Object matching data
'''

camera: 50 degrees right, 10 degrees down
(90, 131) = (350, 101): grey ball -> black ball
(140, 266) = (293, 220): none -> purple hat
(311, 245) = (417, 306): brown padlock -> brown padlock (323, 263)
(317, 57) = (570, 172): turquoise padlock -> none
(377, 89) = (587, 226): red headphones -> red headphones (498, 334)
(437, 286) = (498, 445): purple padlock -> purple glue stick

'''
'''

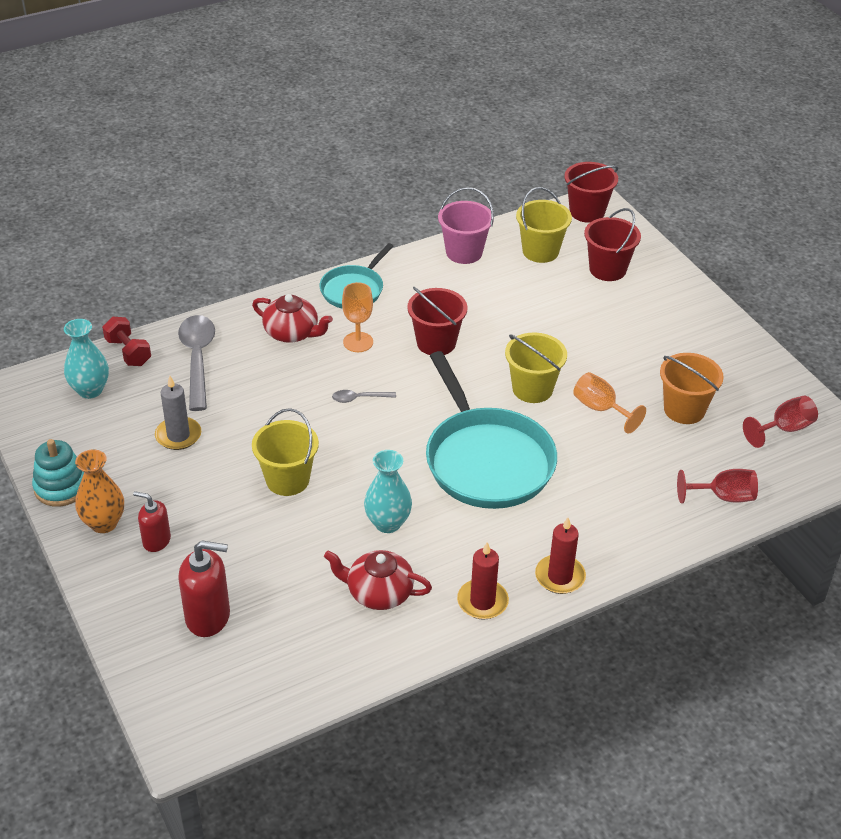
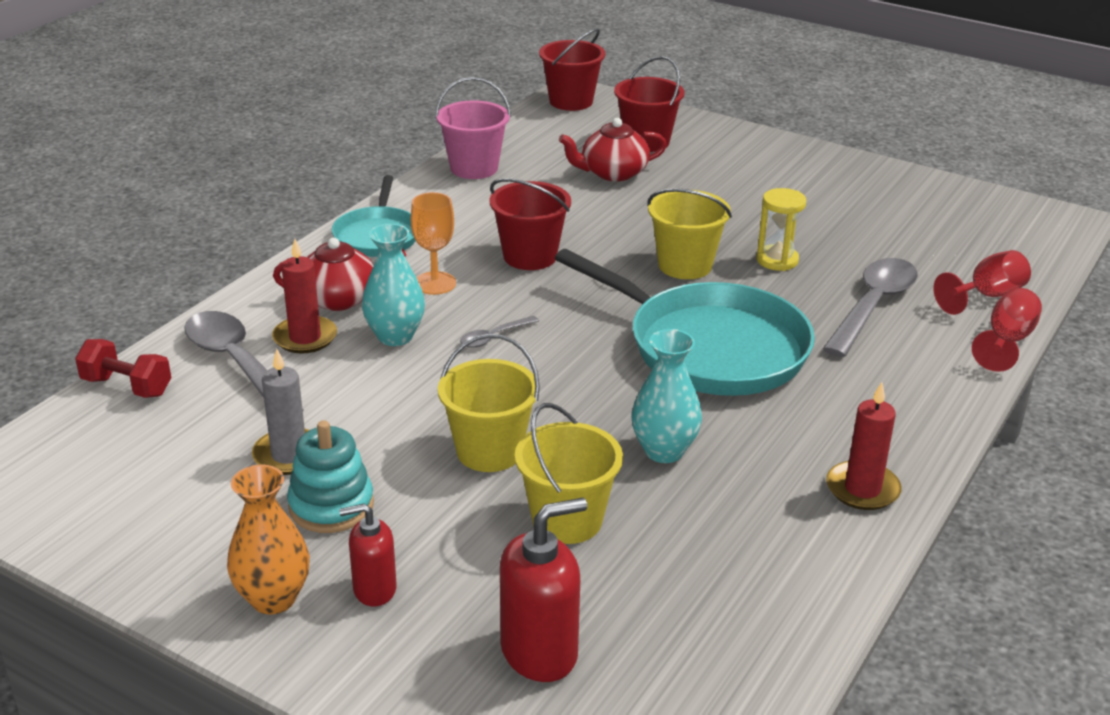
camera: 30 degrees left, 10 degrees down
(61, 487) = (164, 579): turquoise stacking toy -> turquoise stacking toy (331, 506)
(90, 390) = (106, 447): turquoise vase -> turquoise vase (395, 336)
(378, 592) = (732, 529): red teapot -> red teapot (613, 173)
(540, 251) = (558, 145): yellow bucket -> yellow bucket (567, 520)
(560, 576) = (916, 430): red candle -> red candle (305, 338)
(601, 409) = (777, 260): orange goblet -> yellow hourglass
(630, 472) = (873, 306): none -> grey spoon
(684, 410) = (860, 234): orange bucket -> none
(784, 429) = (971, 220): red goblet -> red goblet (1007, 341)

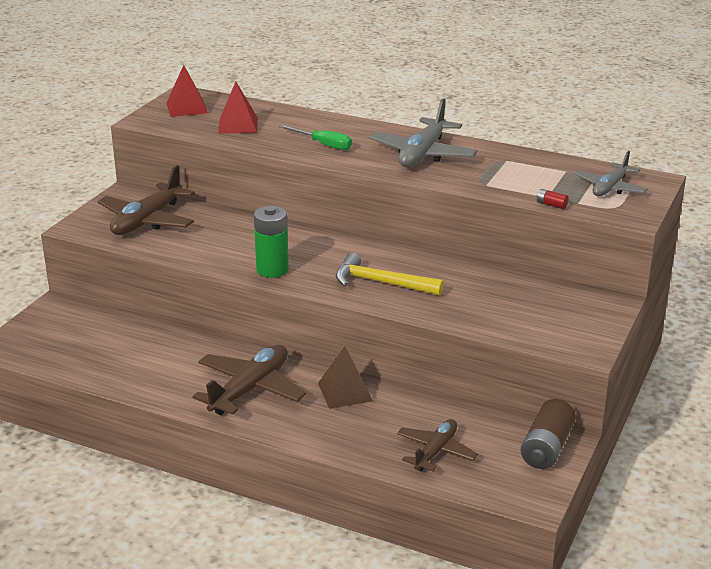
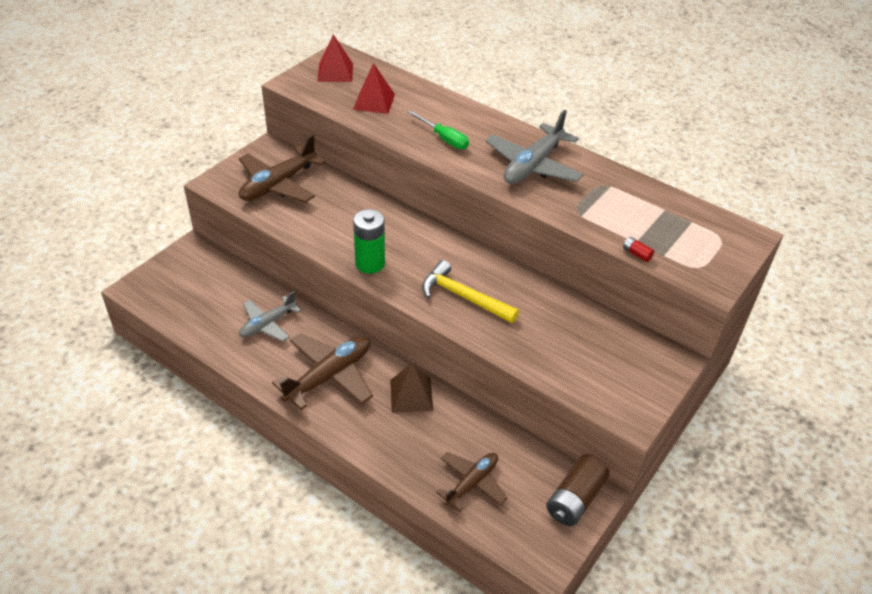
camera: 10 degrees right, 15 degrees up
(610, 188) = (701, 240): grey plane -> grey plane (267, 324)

'''
'''

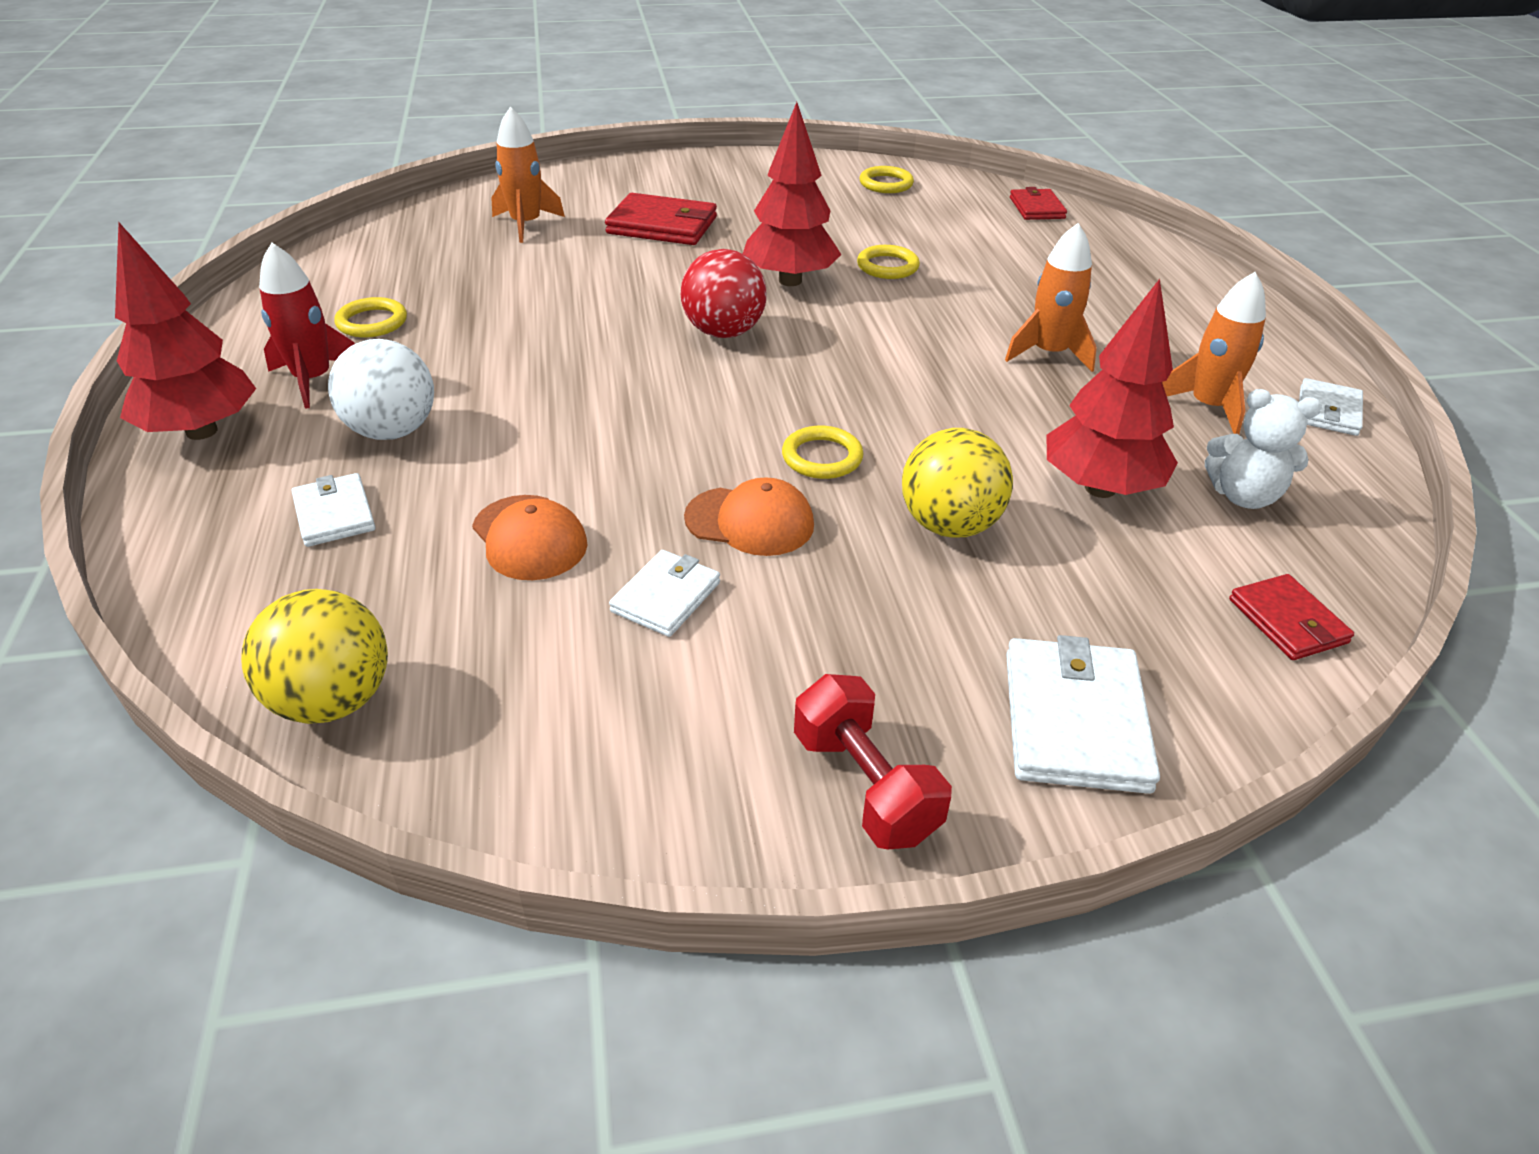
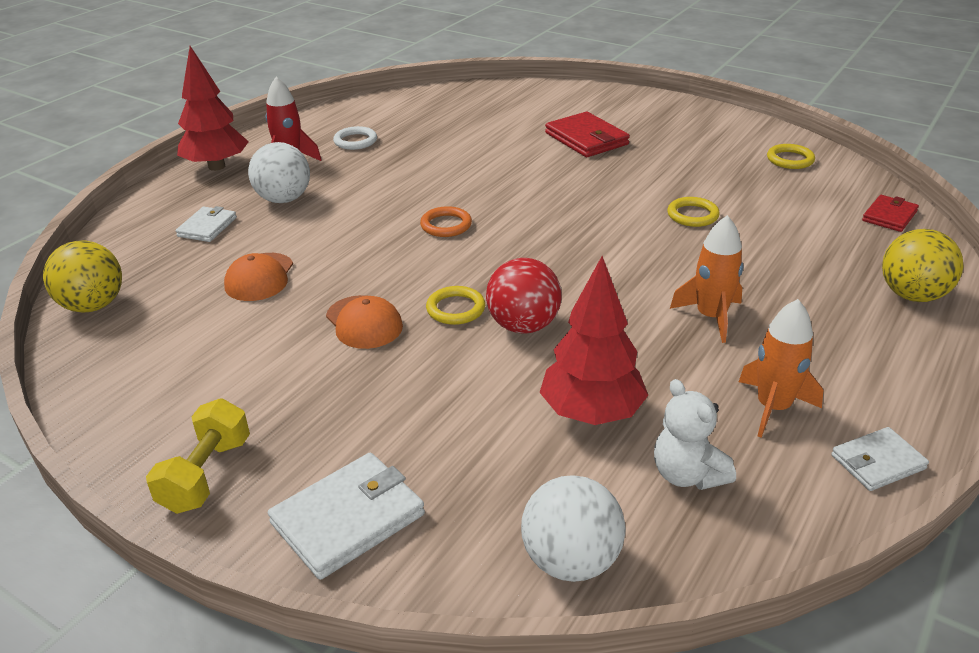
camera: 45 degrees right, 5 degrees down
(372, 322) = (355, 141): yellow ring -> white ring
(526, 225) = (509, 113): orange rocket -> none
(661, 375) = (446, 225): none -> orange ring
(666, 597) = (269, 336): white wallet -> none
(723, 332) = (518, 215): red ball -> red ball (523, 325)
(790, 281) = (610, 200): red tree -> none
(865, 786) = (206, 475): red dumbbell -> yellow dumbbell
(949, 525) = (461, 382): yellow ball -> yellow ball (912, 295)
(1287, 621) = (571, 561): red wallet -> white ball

'''

Exercise goal
Taking the entries above, write out exactly the lines starting with the line containing "(666, 597) = (269, 336): white wallet -> none" and going on through the line containing "(1287, 621) = (571, 561): red", both included, and nothing else.

Response to the task
(666, 597) = (269, 336): white wallet -> none
(723, 332) = (518, 215): red ball -> red ball (523, 325)
(790, 281) = (610, 200): red tree -> none
(865, 786) = (206, 475): red dumbbell -> yellow dumbbell
(949, 525) = (461, 382): yellow ball -> yellow ball (912, 295)
(1287, 621) = (571, 561): red wallet -> white ball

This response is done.